Required work
Return the records below exactly; pictures stay out.

------ The records

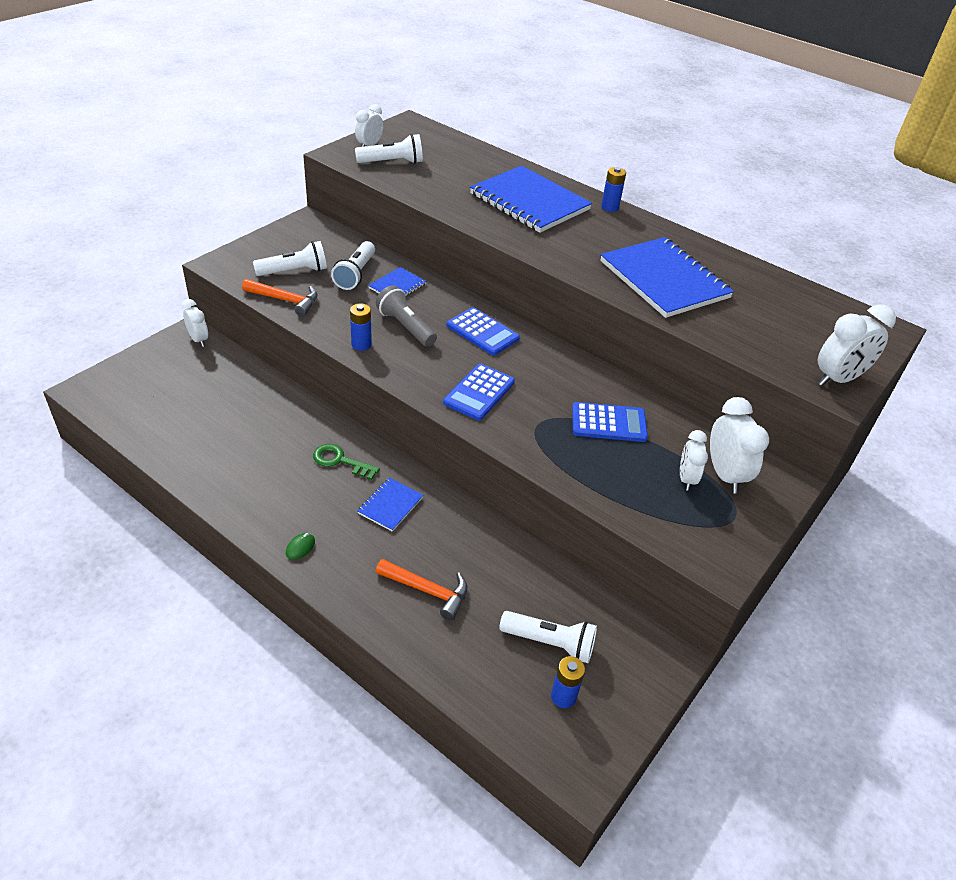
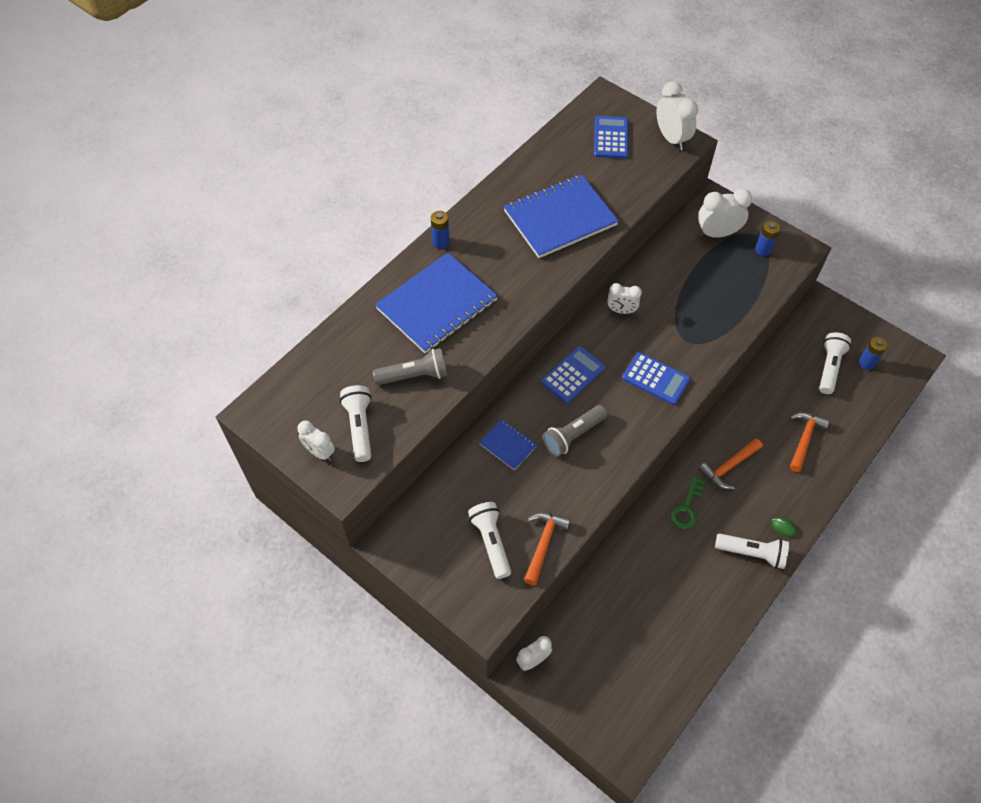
camera: 85 degrees left, 15 degrees up
(355, 274) = (491, 484): white flashlight -> white flashlight (752, 553)
(361, 344) = (605, 470): blue battery -> blue battery (763, 250)
(390, 505) = (729, 467): blue notebook -> orange hammer
(446, 188) = (414, 375): none -> grey flashlight
(608, 423) = (676, 294): blue calculator -> blue calculator (611, 138)
(686, 479) = (726, 256): white clock -> white clock (621, 311)

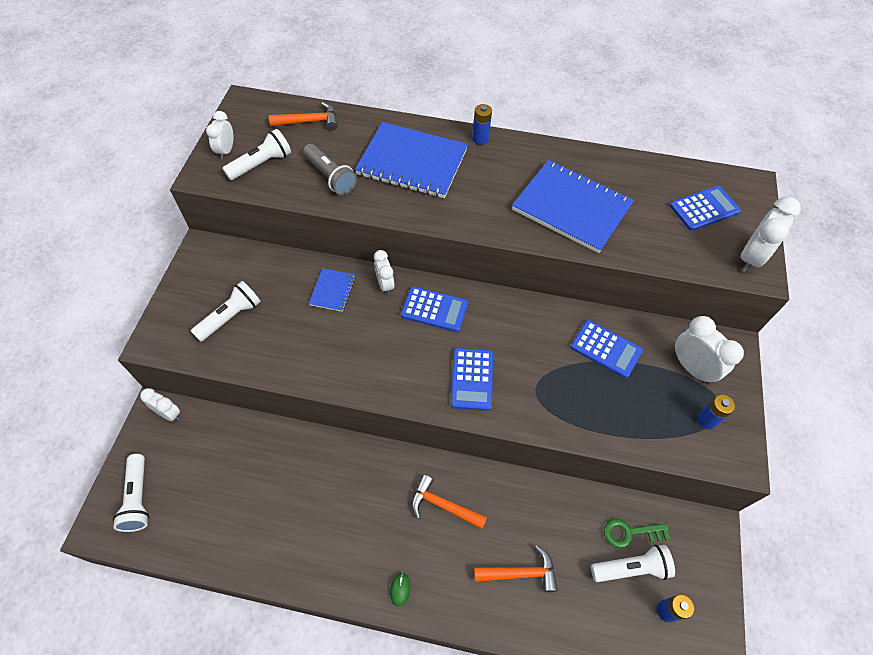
camera: 60 degrees right, 0 degrees up
(543, 544) = (245, 356): orange hammer -> orange hammer (309, 122)
(573, 435) = (369, 335): grey flashlight -> none
(621, 311) = (532, 320): white clock -> white clock (385, 284)
(674, 277) = (606, 349): none -> blue calculator
(686, 507) = (376, 482): green key -> green key (630, 533)
(752, 553) = (354, 567): white flashlight -> white flashlight (138, 498)

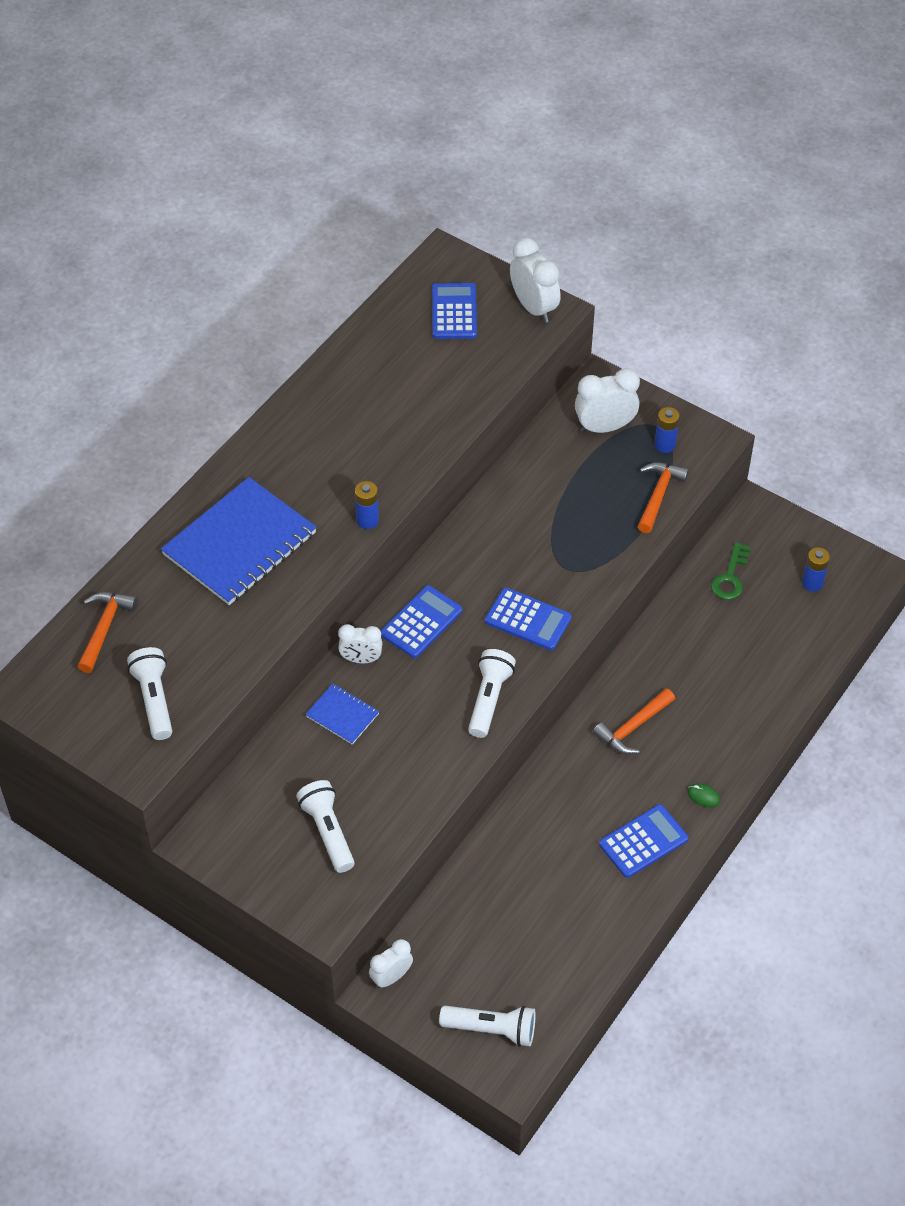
camera: 65 degrees left, 5 degrees down
(226, 151) = (107, 733): white clock -> none
(330, 177) = (217, 633): grey flashlight -> none
(480, 139) = (239, 464): blue battery -> blue battery (367, 520)
(520, 573) = (730, 686): orange hammer -> orange hammer (658, 495)
(571, 208) = (392, 423): blue notebook -> none
(606, 349) = (548, 488): blue calculator -> blue calculator (643, 841)
(631, 568) = (763, 592): white flashlight -> white flashlight (489, 699)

------------

Exercise output
camera: 85 degrees left, 15 degrees up
(355, 274) = (491, 484): white flashlight -> white flashlight (752, 553)
(361, 344) = (605, 470): blue battery -> blue battery (763, 250)
(390, 505) = (729, 467): blue notebook -> orange hammer
(446, 188) = (414, 375): none -> grey flashlight
(608, 423) = (676, 294): blue calculator -> blue calculator (611, 138)
(686, 479) = (726, 256): white clock -> white clock (621, 311)

camera: 60 degrees right, 0 degrees up
(543, 544) = (245, 356): orange hammer -> orange hammer (309, 122)
(573, 435) = (369, 335): grey flashlight -> none
(621, 311) = (532, 320): white clock -> white clock (385, 284)
(674, 277) = (606, 349): none -> blue calculator
(686, 507) = (376, 482): green key -> green key (630, 533)
(752, 553) = (354, 567): white flashlight -> white flashlight (138, 498)

camera: 65 degrees left, 5 degrees down
(226, 151) = (107, 733): white clock -> none
(330, 177) = (217, 633): grey flashlight -> none
(480, 139) = (239, 464): blue battery -> blue battery (367, 520)
(520, 573) = (730, 686): orange hammer -> orange hammer (658, 495)
(571, 208) = (392, 423): blue notebook -> none
(606, 349) = (548, 488): blue calculator -> blue calculator (643, 841)
(631, 568) = (763, 592): white flashlight -> white flashlight (489, 699)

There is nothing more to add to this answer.